• **What is being asked**:
Give back the data below word for word. Any image in it should be left out.

(Available data begins)

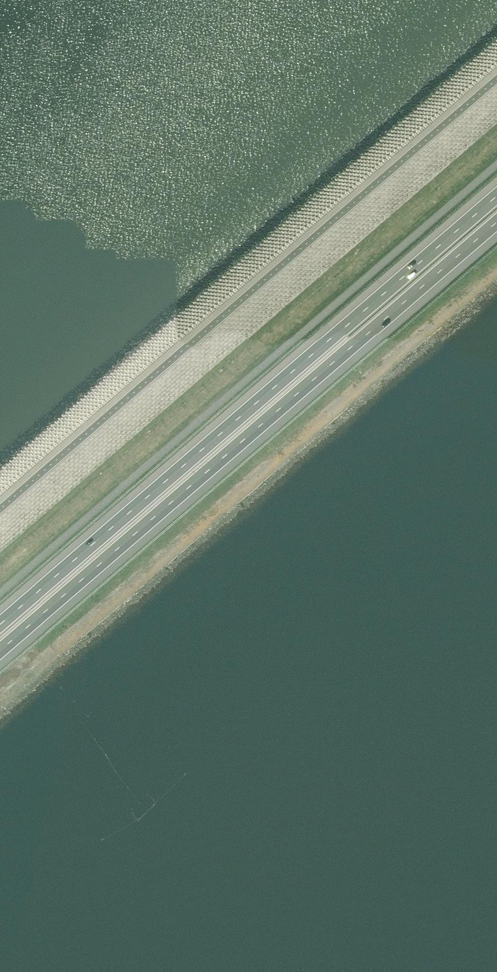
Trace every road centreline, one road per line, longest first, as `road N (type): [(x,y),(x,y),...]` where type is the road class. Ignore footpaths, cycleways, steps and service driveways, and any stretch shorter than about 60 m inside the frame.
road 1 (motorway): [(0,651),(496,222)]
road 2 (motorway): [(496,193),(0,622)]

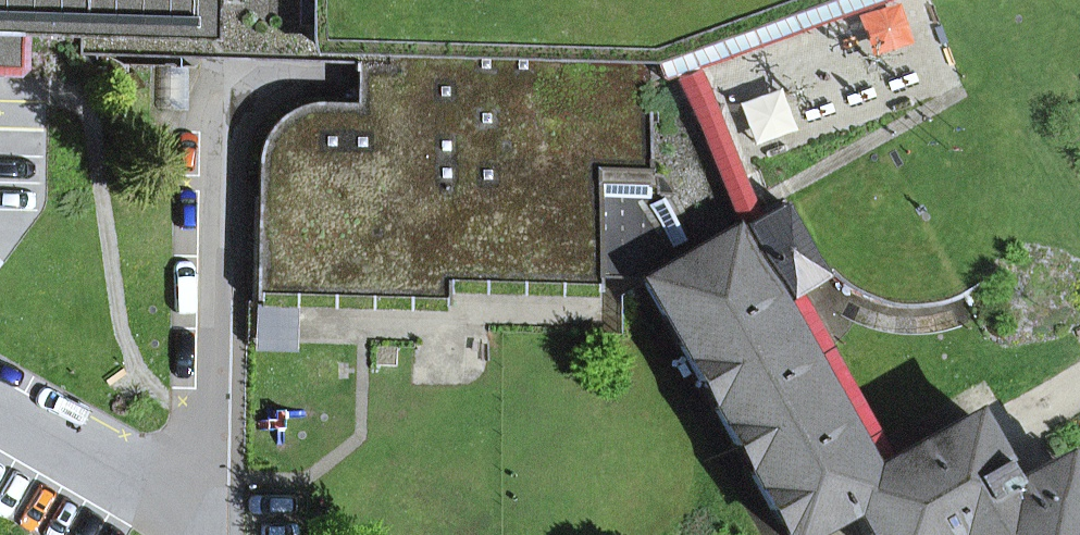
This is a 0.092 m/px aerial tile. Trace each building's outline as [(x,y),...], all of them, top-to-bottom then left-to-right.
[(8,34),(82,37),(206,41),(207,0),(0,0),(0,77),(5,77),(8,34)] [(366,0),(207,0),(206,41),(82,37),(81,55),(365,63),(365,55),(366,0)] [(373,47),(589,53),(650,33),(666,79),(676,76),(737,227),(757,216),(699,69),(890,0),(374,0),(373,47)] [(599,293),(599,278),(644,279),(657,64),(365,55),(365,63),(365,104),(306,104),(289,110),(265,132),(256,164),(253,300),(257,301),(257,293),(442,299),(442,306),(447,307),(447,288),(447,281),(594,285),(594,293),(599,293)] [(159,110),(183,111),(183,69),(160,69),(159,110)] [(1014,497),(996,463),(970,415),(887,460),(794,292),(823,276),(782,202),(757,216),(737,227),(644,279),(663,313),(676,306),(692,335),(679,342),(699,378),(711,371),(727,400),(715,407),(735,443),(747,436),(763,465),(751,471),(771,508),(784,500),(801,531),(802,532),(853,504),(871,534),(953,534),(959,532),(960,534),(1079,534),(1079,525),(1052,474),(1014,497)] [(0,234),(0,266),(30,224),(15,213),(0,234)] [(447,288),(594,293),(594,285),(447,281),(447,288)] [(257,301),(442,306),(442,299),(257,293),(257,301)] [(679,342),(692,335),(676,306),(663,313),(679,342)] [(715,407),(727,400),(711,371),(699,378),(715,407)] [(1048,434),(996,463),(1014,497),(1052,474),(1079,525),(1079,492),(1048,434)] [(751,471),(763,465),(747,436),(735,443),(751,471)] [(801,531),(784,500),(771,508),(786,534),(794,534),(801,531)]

(Available data ends)

• **Expected answer**:
Trace every road centreline, one road per line, longest first, as `road N (type): [(x,y),(x,y),...]` where type is the road class. Ignore footpaths, cycleways, steps and service driveways, and any stretch shorter than about 60 m inside the frame.
road 1 (motorway): [(0,651),(496,222)]
road 2 (motorway): [(496,193),(0,622)]

This is a 0.092 m/px aerial tile. Trace each building's outline as [(x,y),...], all of them, top-to-bottom then left-to-right.
[(8,34),(82,37),(206,41),(207,0),(0,0),(0,77),(5,77),(8,34)] [(366,0),(207,0),(206,41),(82,37),(81,55),(365,63),(365,55),(366,0)] [(373,47),(589,53),(650,33),(666,79),(676,76),(737,227),(757,216),(699,69),(890,0),(374,0),(373,47)] [(599,293),(599,278),(644,279),(657,64),(365,55),(365,63),(365,104),(306,104),(289,110),(265,132),(256,164),(253,300),(257,301),(257,293),(442,299),(442,306),(447,307),(447,288),(447,281),(594,285),(594,293),(599,293)] [(159,110),(183,111),(183,69),(160,69),(159,110)] [(1014,497),(996,463),(970,415),(887,460),(794,292),(823,276),(782,202),(757,216),(737,227),(644,279),(663,313),(676,306),(692,335),(679,342),(699,378),(711,371),(727,400),(715,407),(735,443),(747,436),(763,465),(751,471),(771,508),(784,500),(801,531),(802,532),(853,504),(871,534),(953,534),(959,532),(960,534),(1079,534),(1079,525),(1052,474),(1014,497)] [(0,234),(0,266),(30,224),(15,213),(0,234)] [(447,288),(594,293),(594,285),(447,281),(447,288)] [(257,301),(442,306),(442,299),(257,293),(257,301)] [(679,342),(692,335),(676,306),(663,313),(679,342)] [(715,407),(727,400),(711,371),(699,378),(715,407)] [(1048,434),(996,463),(1014,497),(1052,474),(1079,525),(1079,492),(1048,434)] [(751,471),(763,465),(747,436),(735,443),(751,471)] [(801,531),(784,500),(771,508),(786,534),(794,534),(801,531)]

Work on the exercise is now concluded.